§ **Required work**: Pick up at the line with "where | amount |". Write it out exactly, along with each later line through the end of the data, and nothing more.

§ **Given entries**:
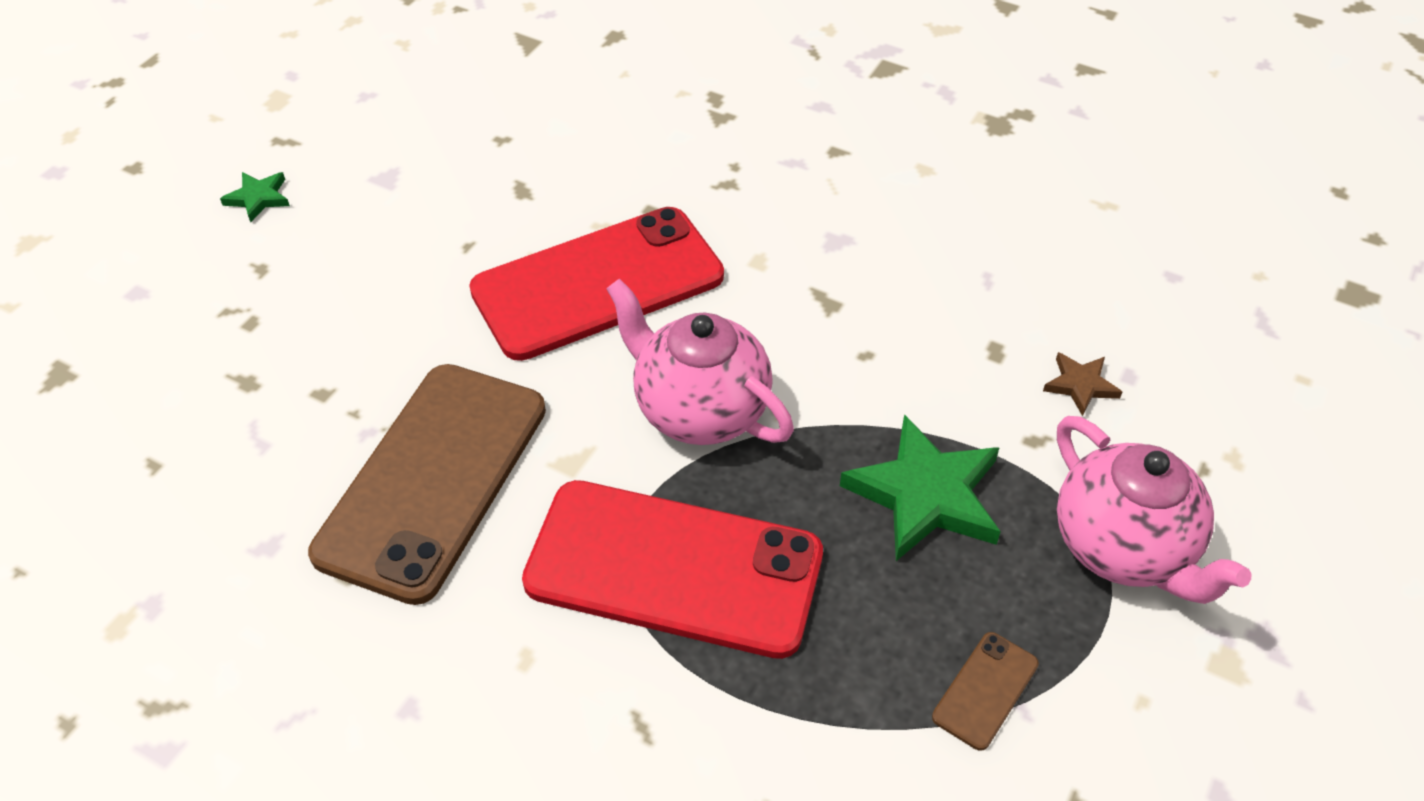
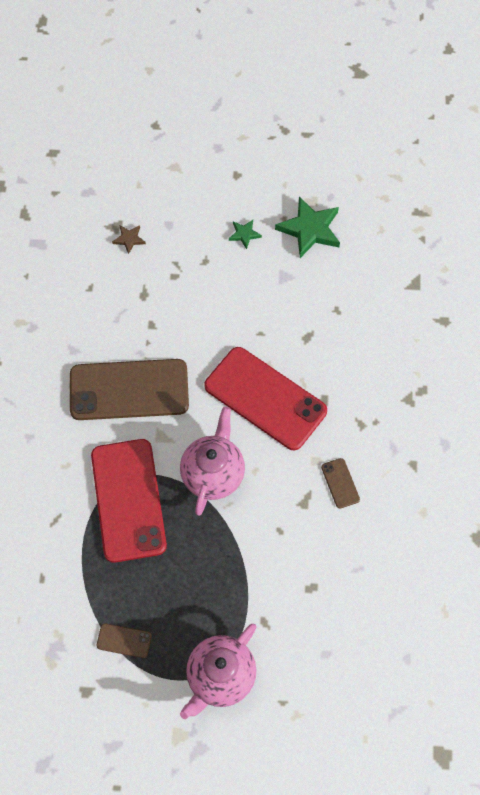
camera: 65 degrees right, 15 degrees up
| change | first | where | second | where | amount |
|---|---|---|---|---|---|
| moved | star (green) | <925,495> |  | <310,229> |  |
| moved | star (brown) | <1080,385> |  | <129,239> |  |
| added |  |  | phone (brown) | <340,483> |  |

§ **Answer**:
| change | first | where | second | where | amount |
|---|---|---|---|---|---|
| moved | star (green) | <925,495> |  | <310,229> |  |
| moved | star (brown) | <1080,385> |  | <129,239> |  |
| added |  |  | phone (brown) | <340,483> |  |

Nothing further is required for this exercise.